SOURCE DATA: Begin

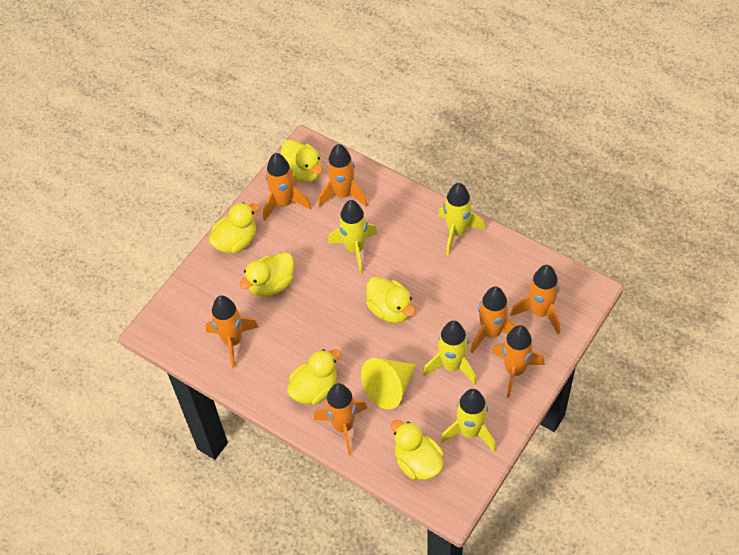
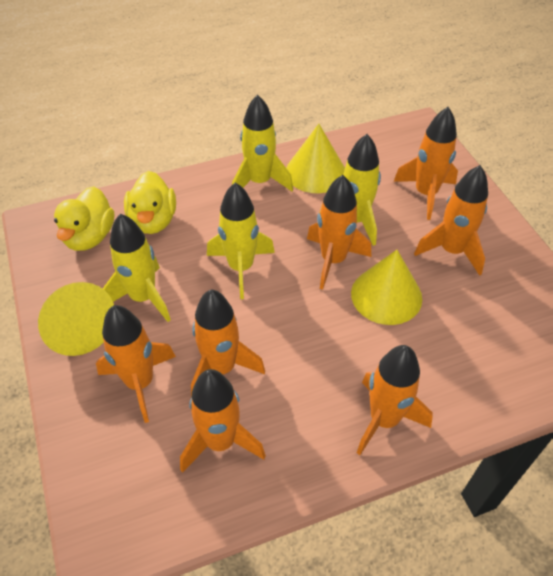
yellow cone: 1 -> 3
yellow duck: 6 -> 2

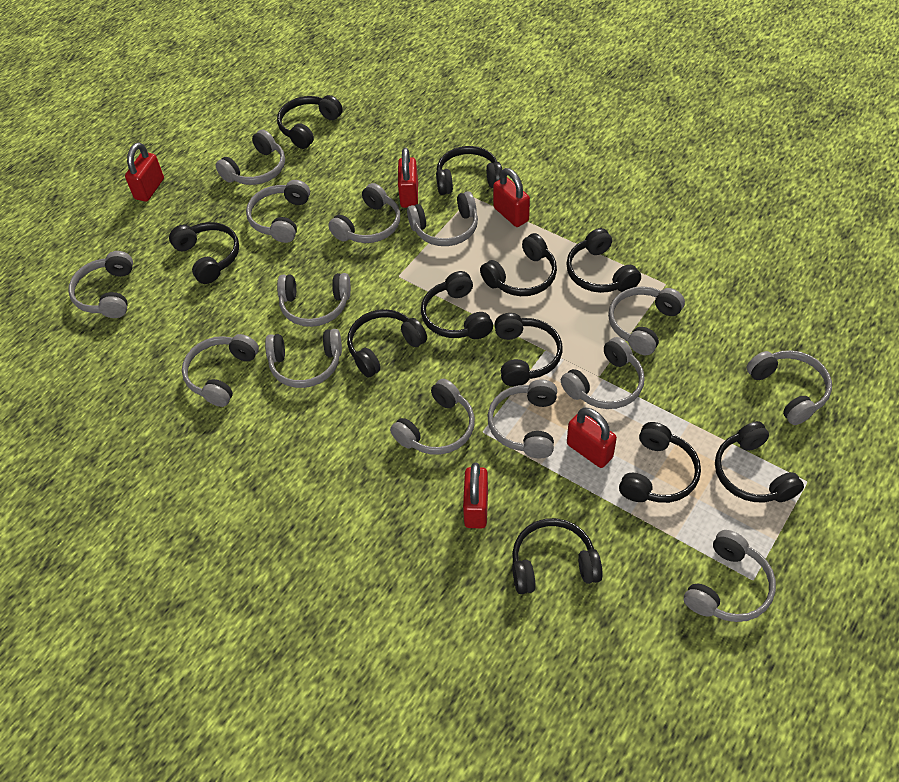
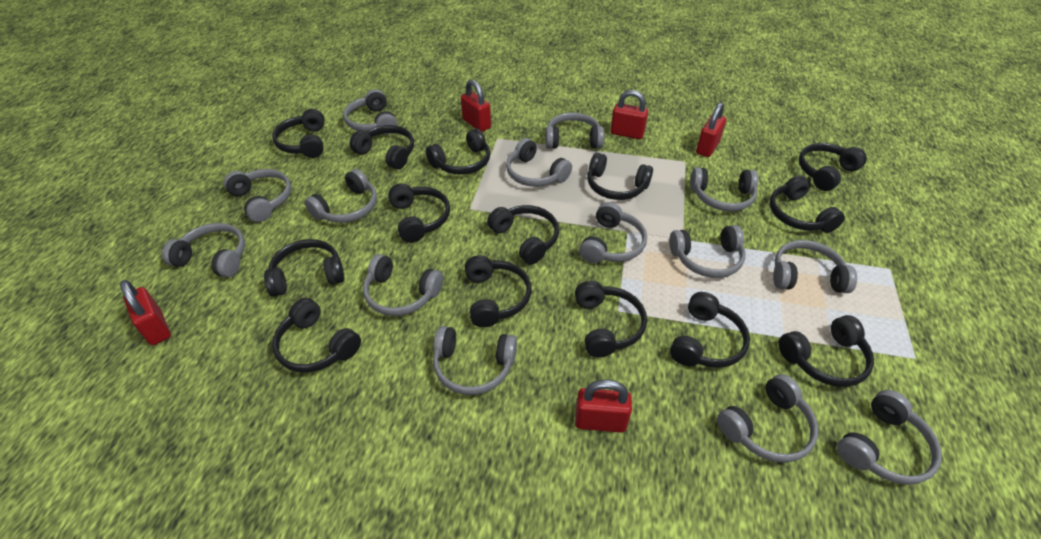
black headphones: 11 -> 14

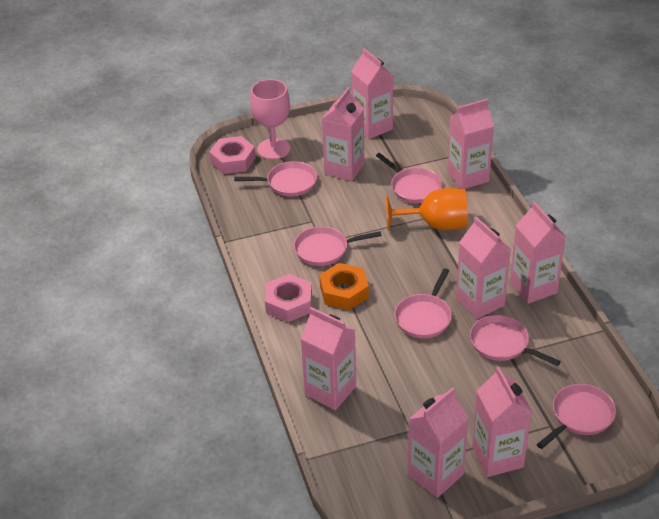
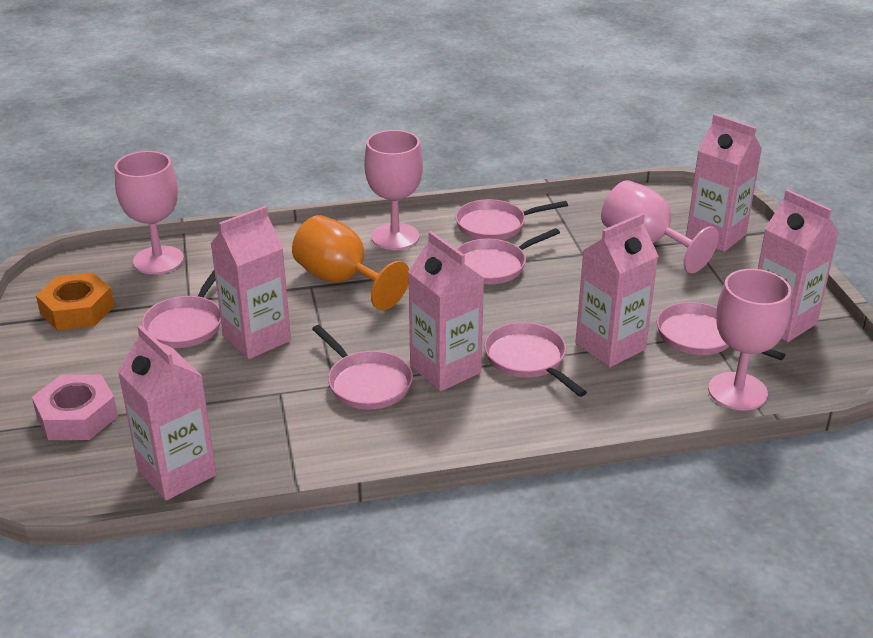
pink carton: 8 -> 6
pink goblet: 1 -> 4
pink nut: 2 -> 1

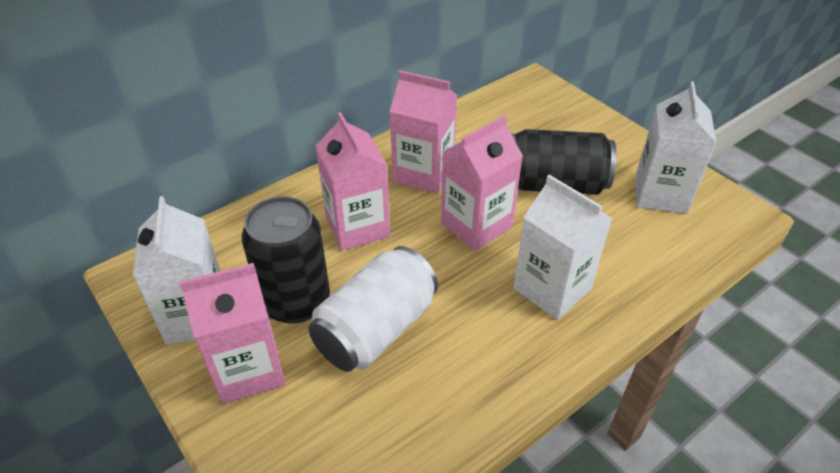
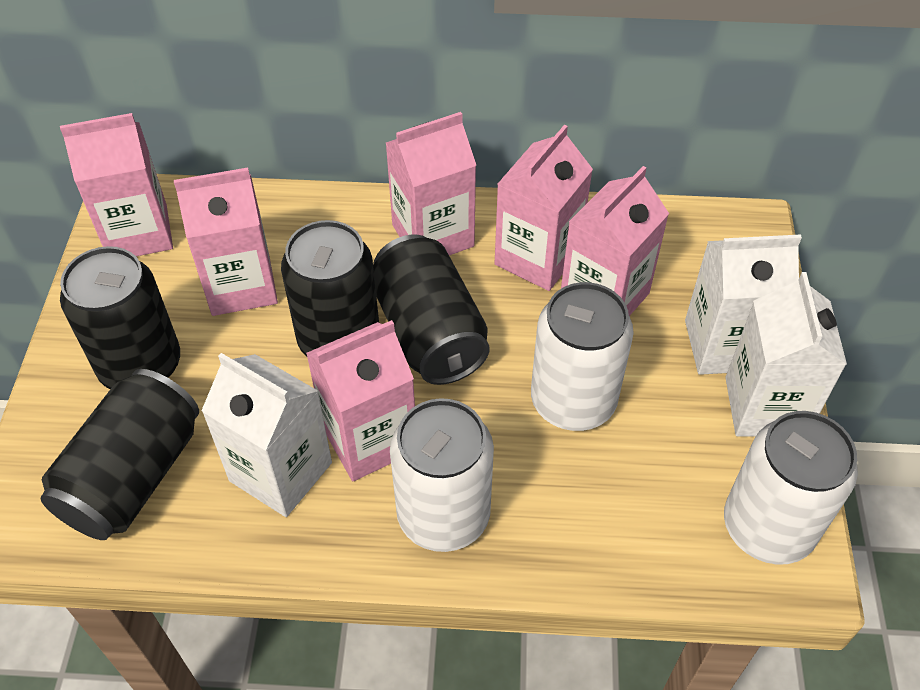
black can: 2 -> 4
pink carton: 4 -> 6
white can: 1 -> 3

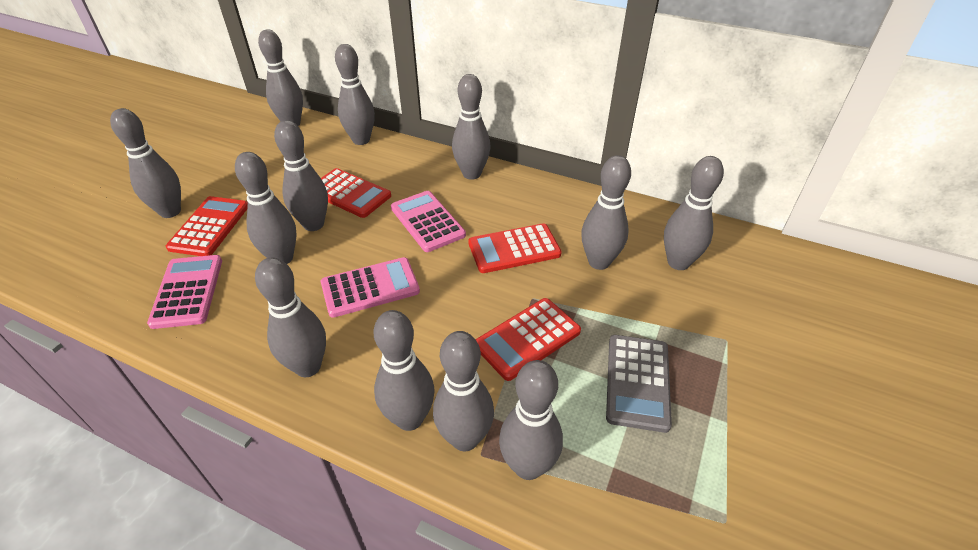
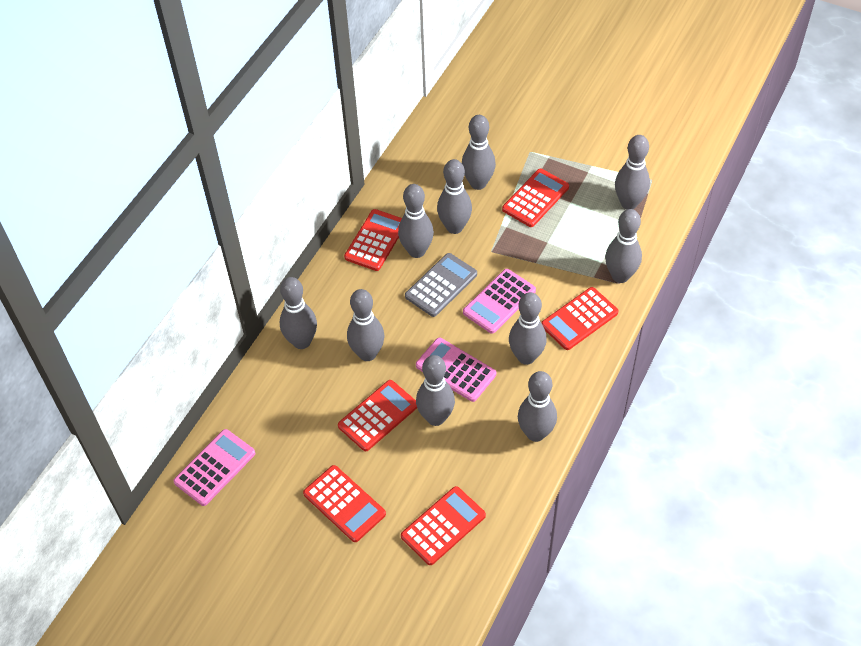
grey bowling pin: 12 -> 10
red calculator: 4 -> 6

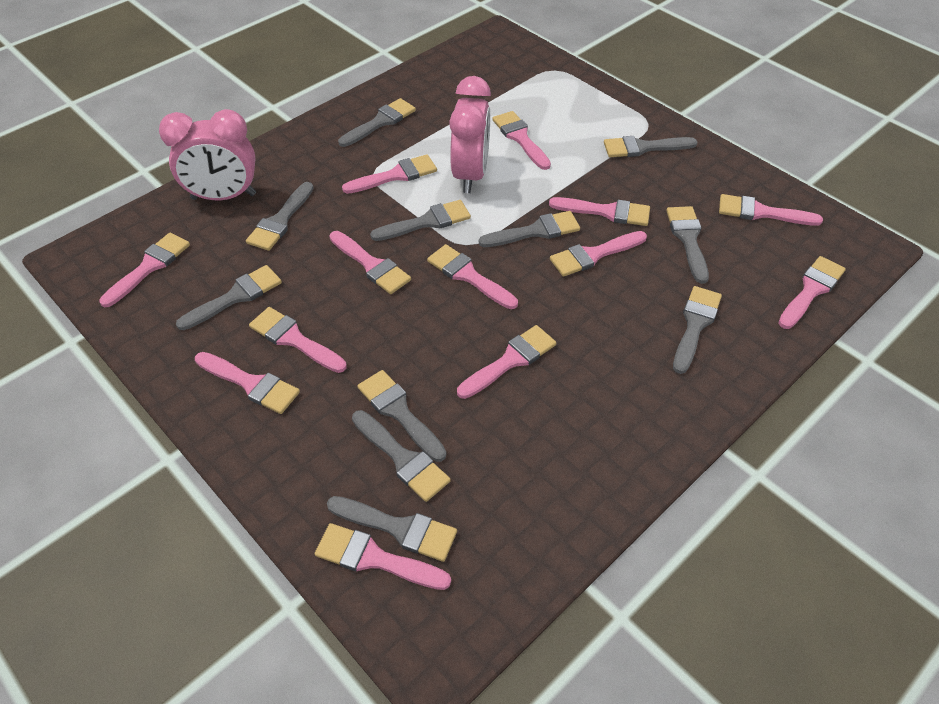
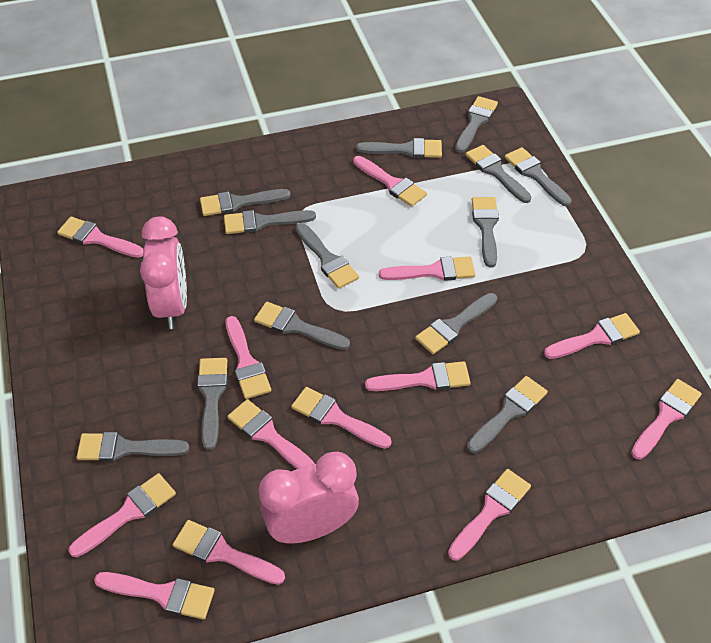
grey brush: 11 -> 13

SOURCE DATA: End

ASSIGNED TASK: No picture is to be included when the lines from the one containing "white can: 1 -> 3" through the end of the material above are output exactly; nothing else is written.

RESULT FOR THIS EXERCISE:
white can: 1 -> 3

grey bowling pin: 12 -> 10
red calculator: 4 -> 6

grey brush: 11 -> 13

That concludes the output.